Provided records:
--

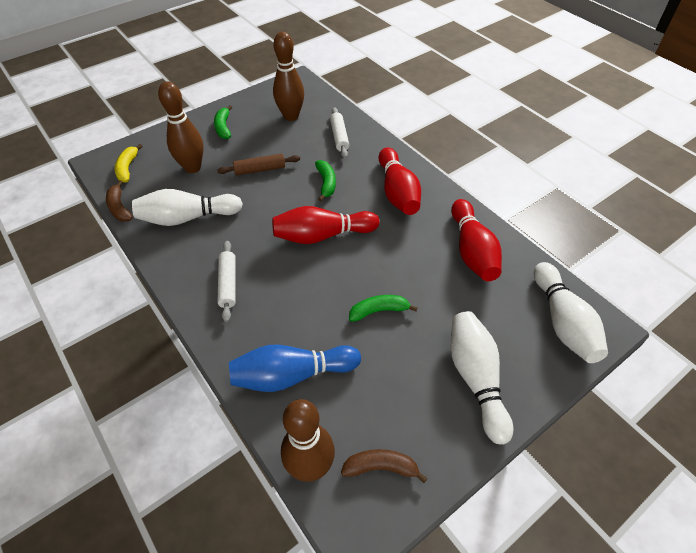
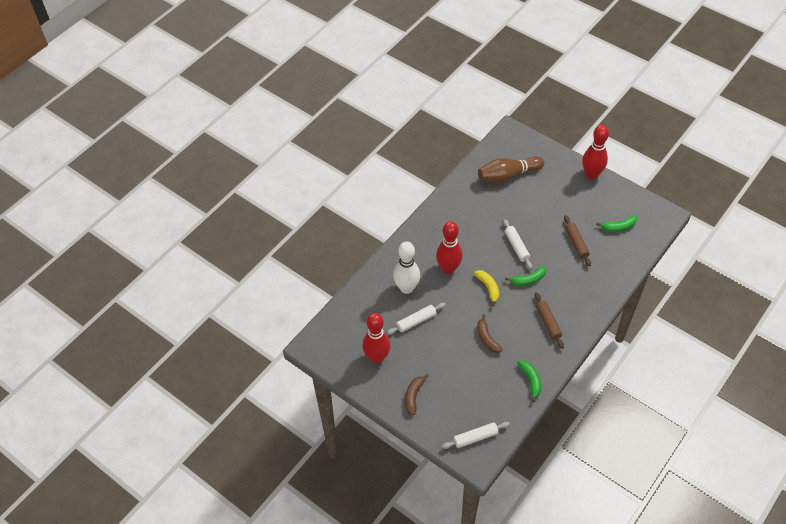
blue bowling pin: 1 -> 0
brown bowling pin: 3 -> 1
brown rolling pin: 1 -> 2
white bowling pin: 3 -> 1
white rolling pin: 2 -> 3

--

Instruction:
Return the records verbatim, minus pictures.

Task response:
blue bowling pin: 1 -> 0
brown bowling pin: 3 -> 1
brown rolling pin: 1 -> 2
white bowling pin: 3 -> 1
white rolling pin: 2 -> 3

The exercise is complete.